» **Data section**:
════════

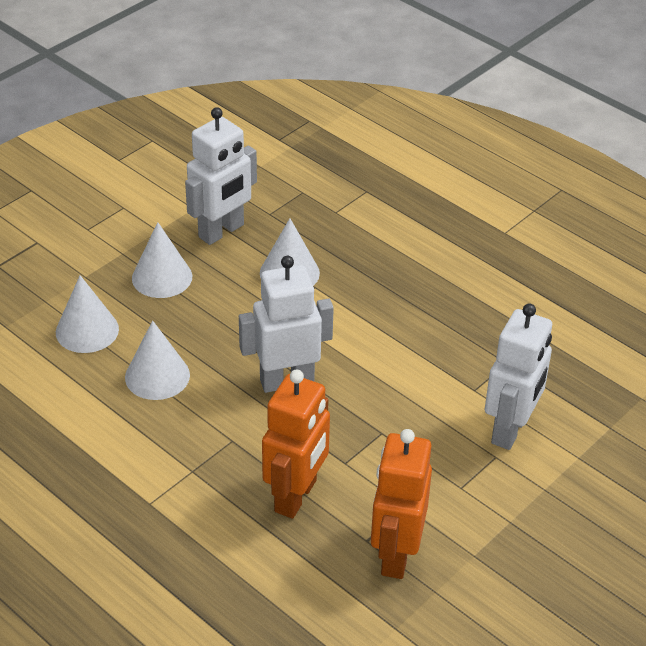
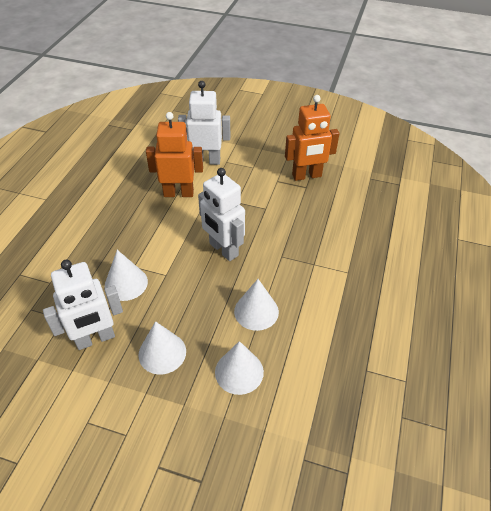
camera: 115 degrees left, 5 degrees up
(221, 231) = (95, 339): white robot -> white robot turned 135 degrees clockwise
(296, 496) = (299, 218): orange robot -> orange robot (178, 193)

════════

» **Activity**:
Would you please repeat, exactly as written, the lines from the one containing "(221, 231) = (95, 339): white" through the end of the listing above, including both, and only those?

» **Your solution**:
(221, 231) = (95, 339): white robot -> white robot turned 135 degrees clockwise
(296, 496) = (299, 218): orange robot -> orange robot (178, 193)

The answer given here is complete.